RECORDS TO USE —
::::::::
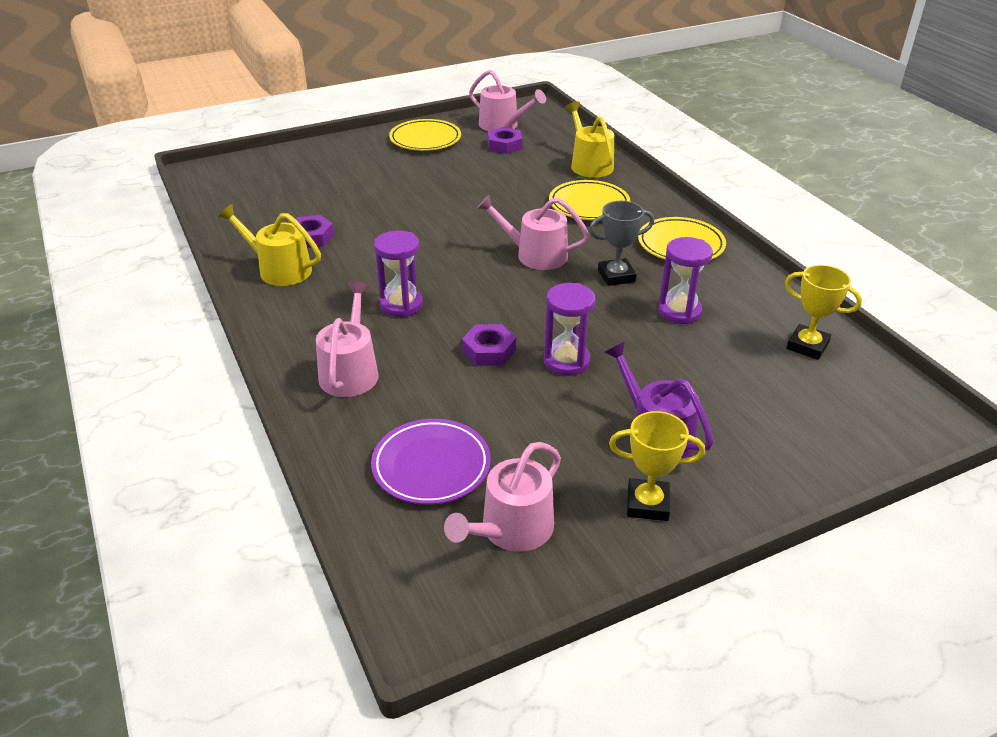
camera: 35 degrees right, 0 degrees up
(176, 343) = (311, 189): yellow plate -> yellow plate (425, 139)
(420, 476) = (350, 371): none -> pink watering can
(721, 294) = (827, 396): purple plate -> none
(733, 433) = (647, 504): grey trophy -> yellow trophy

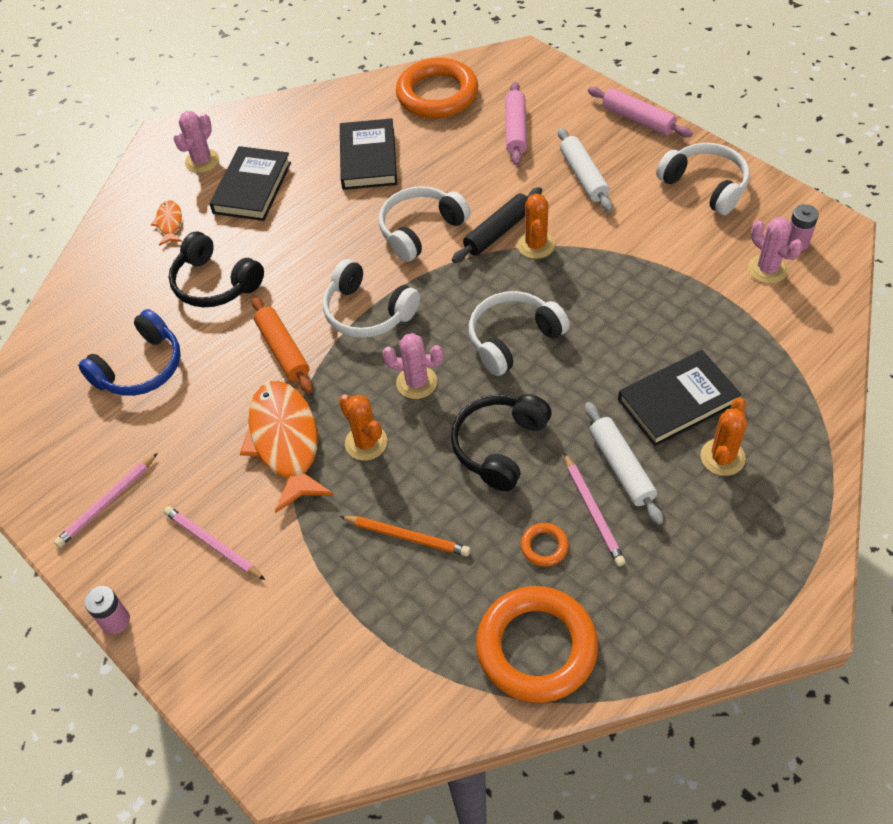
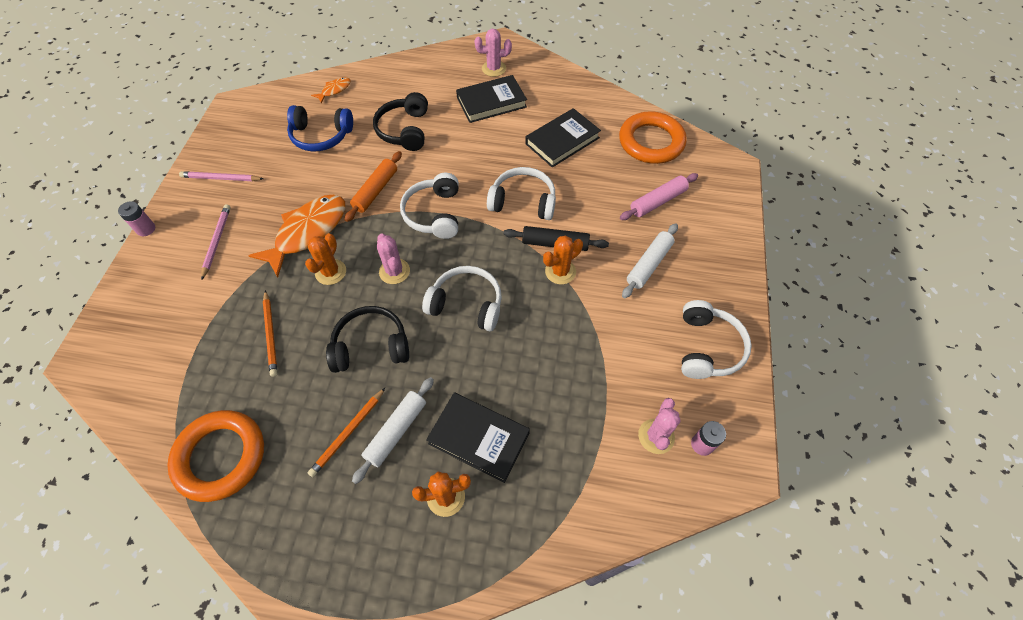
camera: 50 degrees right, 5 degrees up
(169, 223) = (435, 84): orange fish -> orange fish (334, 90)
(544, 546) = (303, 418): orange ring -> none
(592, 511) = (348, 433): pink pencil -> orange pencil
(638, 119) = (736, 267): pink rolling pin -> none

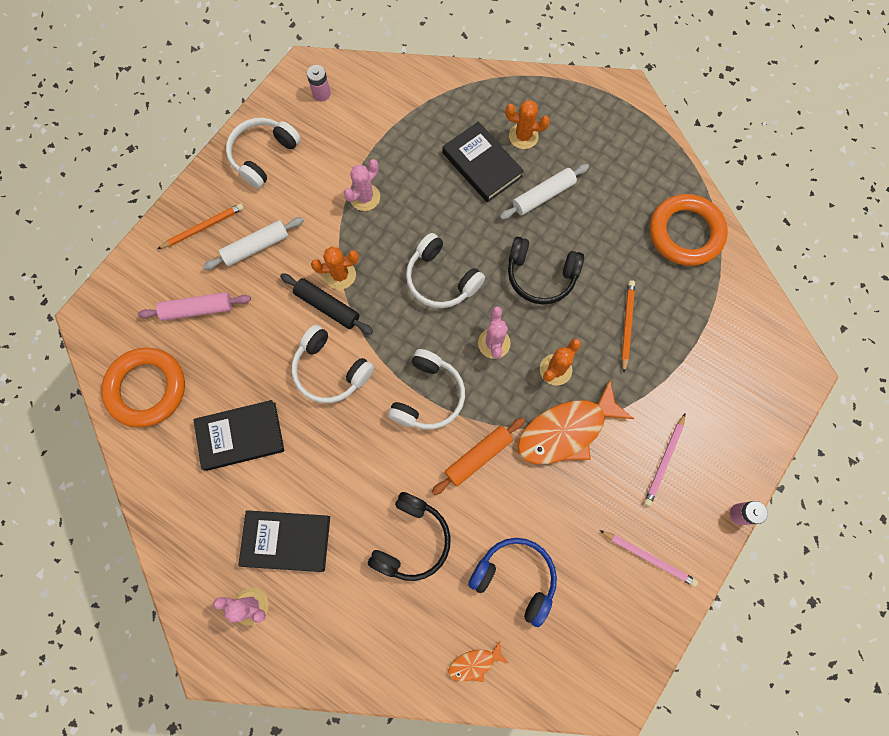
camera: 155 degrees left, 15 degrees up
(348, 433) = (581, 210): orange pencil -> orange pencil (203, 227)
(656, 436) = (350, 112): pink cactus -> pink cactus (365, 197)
::::::::
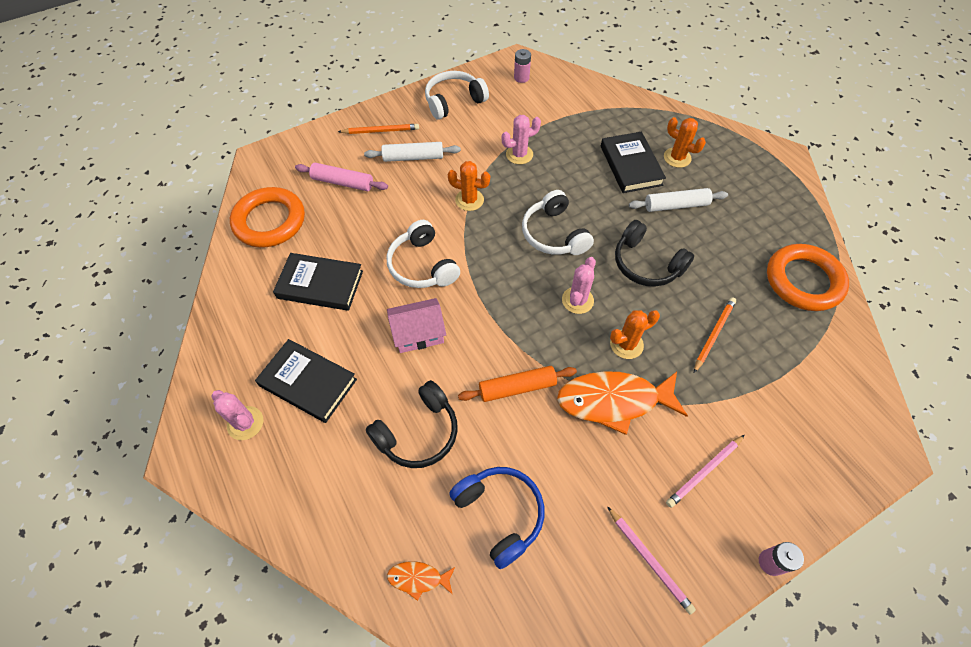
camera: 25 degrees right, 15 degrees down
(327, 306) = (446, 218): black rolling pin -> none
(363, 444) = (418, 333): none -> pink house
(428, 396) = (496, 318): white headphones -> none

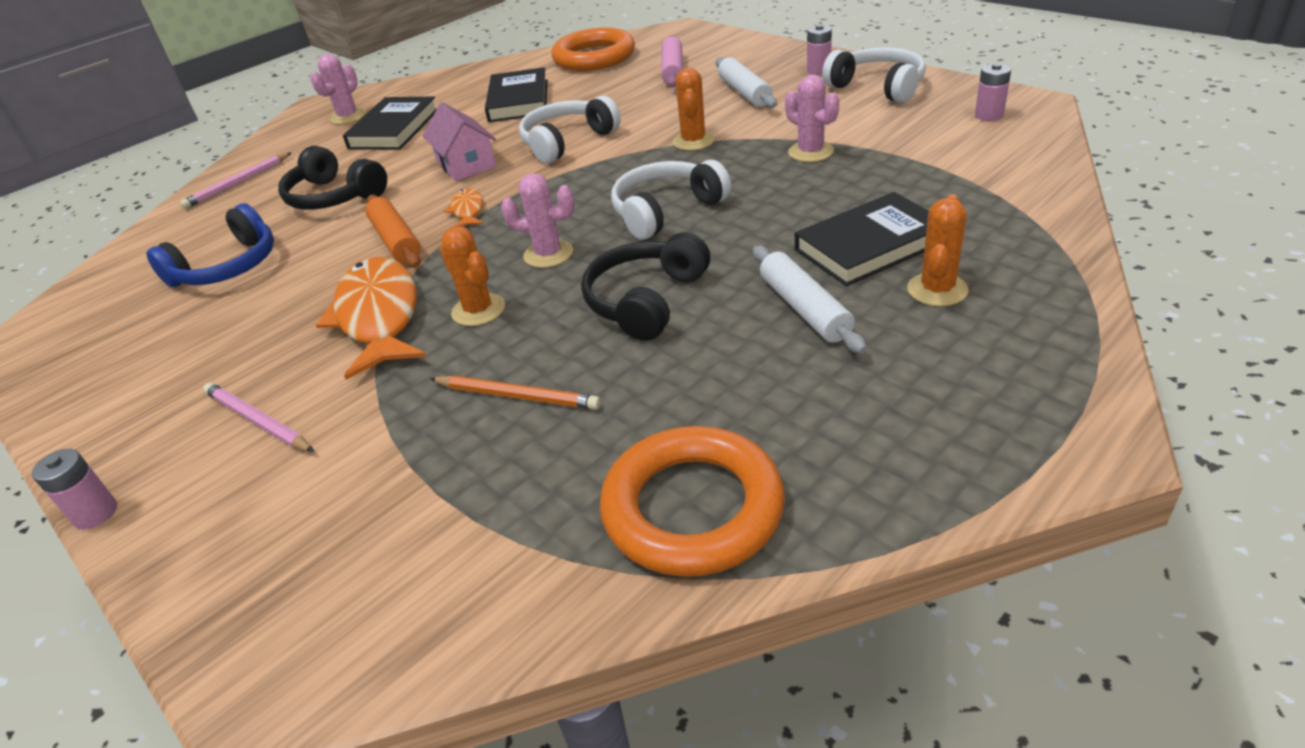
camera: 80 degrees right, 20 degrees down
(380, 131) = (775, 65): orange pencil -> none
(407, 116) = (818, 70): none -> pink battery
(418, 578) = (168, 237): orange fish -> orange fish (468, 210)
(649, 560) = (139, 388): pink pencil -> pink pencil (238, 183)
::::::::
DIRECTIONS —
Copy each line above that contains the word "none".

RESPONSE AREA —
(420, 476) = (350, 371): none -> pink watering can
(721, 294) = (827, 396): purple plate -> none
(544, 546) = (303, 418): orange ring -> none
(638, 119) = (736, 267): pink rolling pin -> none
(327, 306) = (446, 218): black rolling pin -> none
(363, 444) = (418, 333): none -> pink house
(428, 396) = (496, 318): white headphones -> none
(380, 131) = (775, 65): orange pencil -> none
(407, 116) = (818, 70): none -> pink battery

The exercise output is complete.